PROVIDED DATA -
+++

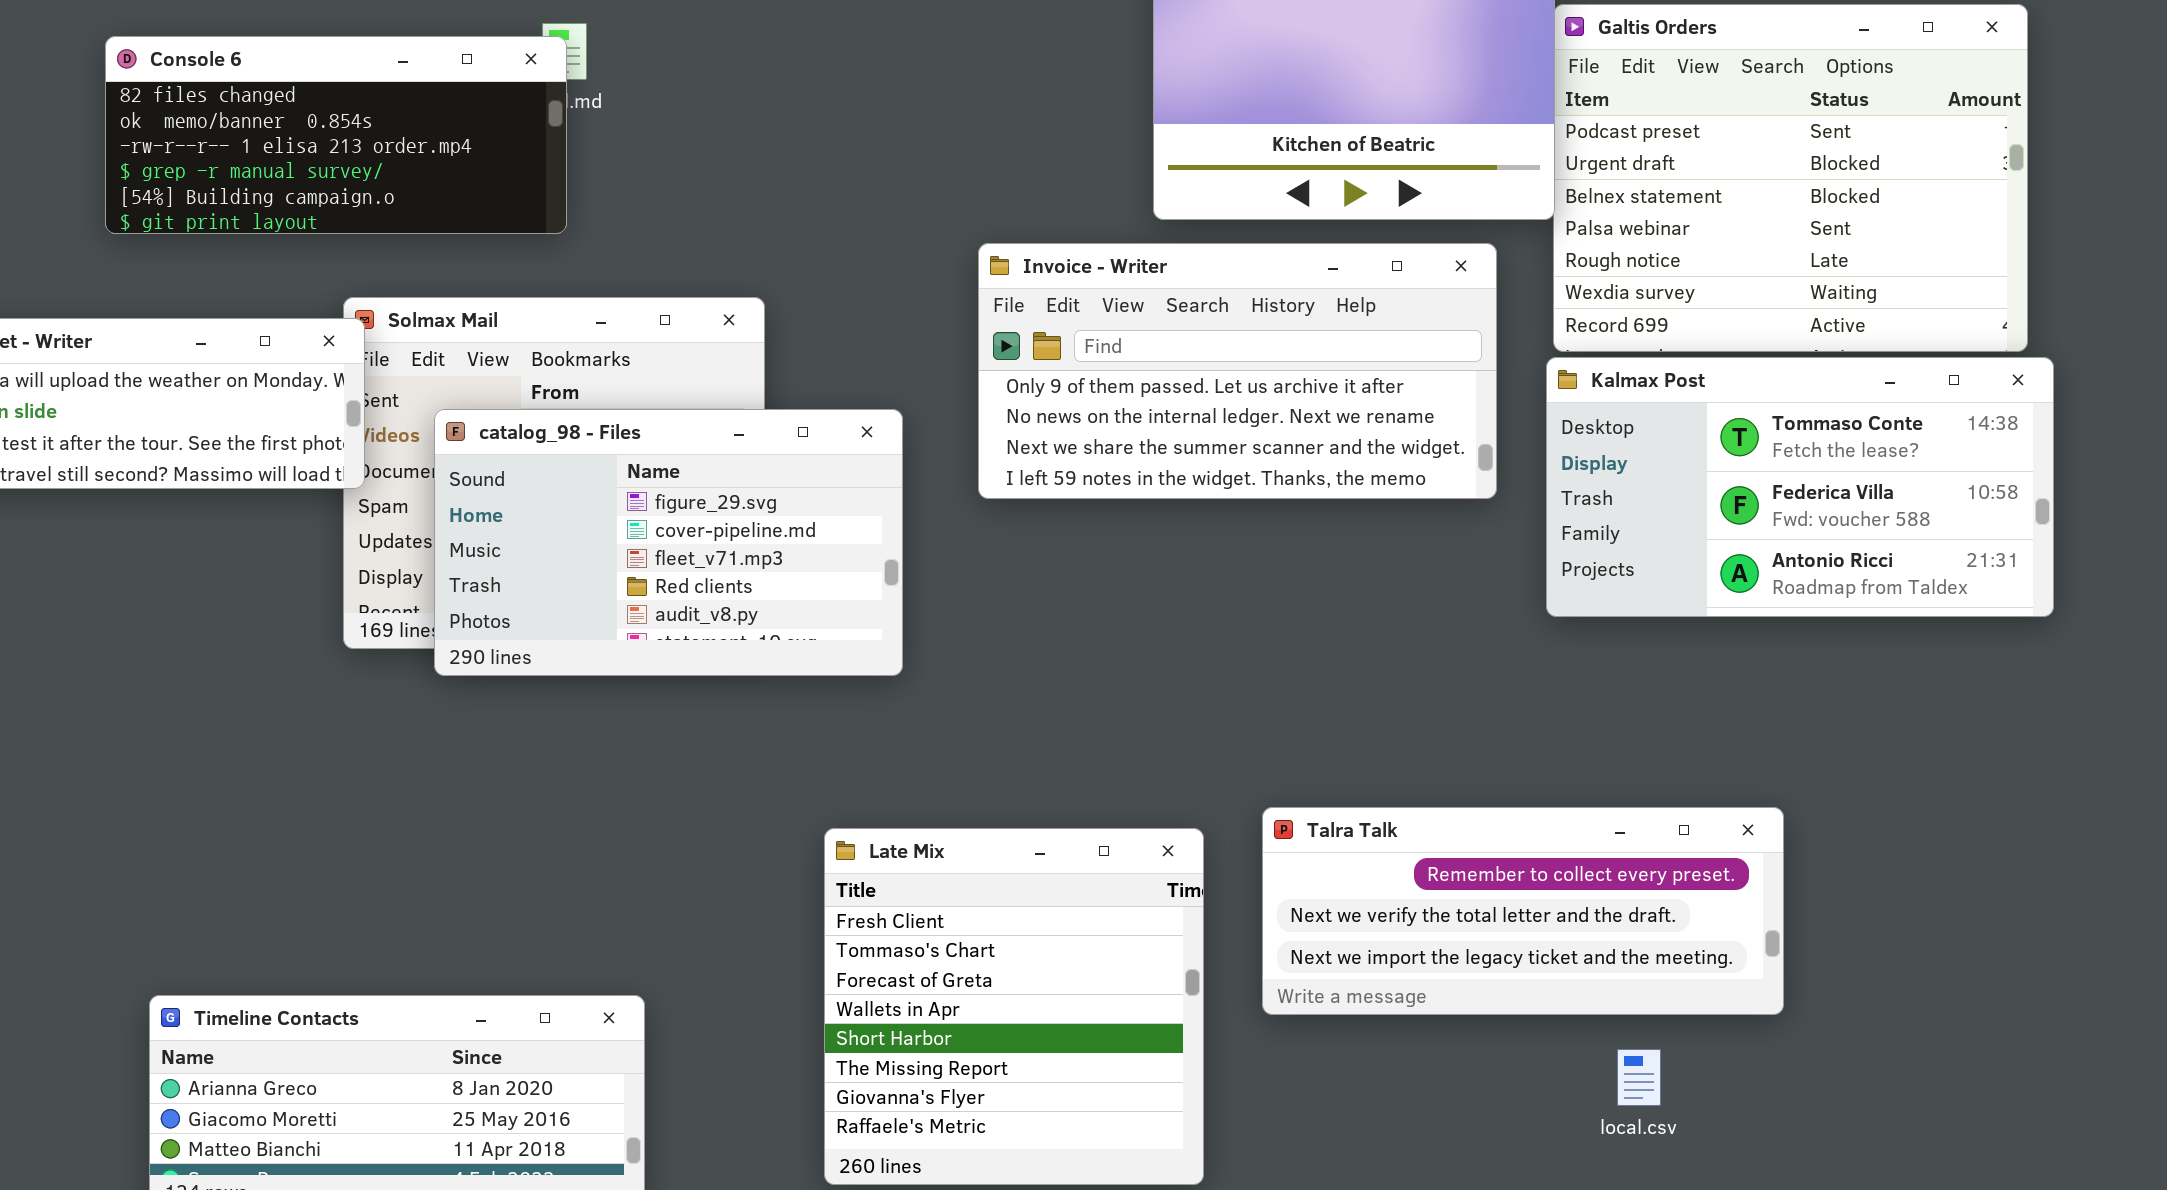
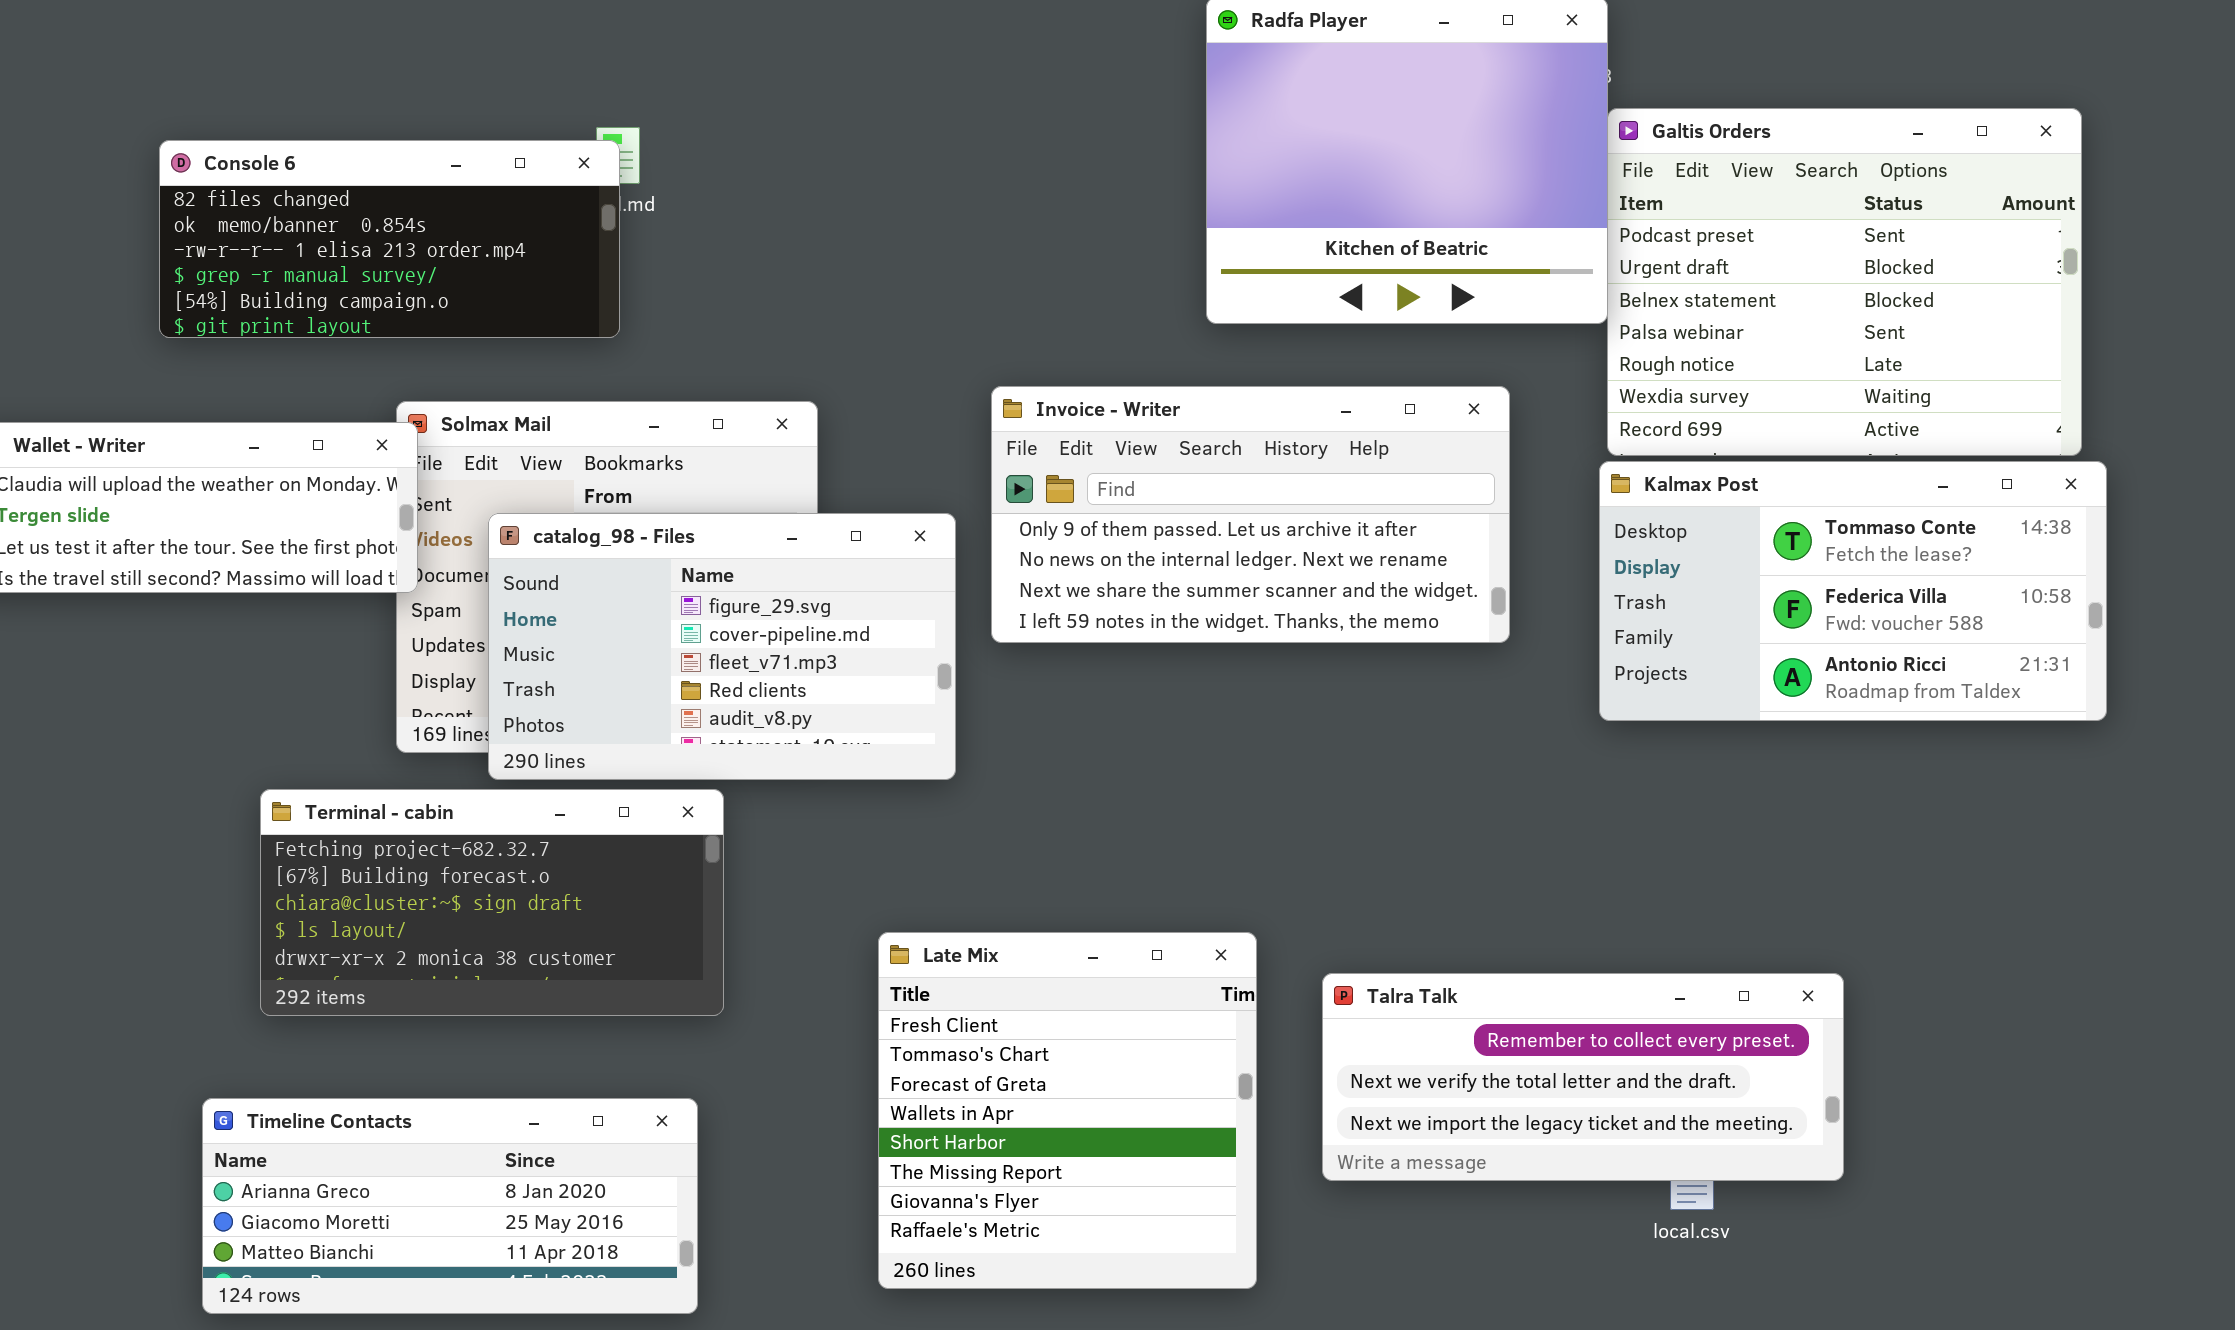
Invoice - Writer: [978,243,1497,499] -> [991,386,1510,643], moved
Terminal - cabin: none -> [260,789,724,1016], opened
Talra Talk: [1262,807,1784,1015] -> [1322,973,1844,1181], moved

+++

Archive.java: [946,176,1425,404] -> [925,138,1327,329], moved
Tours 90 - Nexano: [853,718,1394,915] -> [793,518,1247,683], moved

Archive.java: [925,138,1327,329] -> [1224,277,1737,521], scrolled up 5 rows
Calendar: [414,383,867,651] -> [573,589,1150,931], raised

+++

TASK REQUIREMENTS -
Extract exactly and only the lines above from the line containing "Invoice - Writer: [978,243,1497,499]" through the line containing "Talra Talk: [1262,807,1784,1015]", both end lines included.

ANSWER BOX -
Invoice - Writer: [978,243,1497,499] -> [991,386,1510,643], moved
Terminal - cabin: none -> [260,789,724,1016], opened
Talra Talk: [1262,807,1784,1015] -> [1322,973,1844,1181], moved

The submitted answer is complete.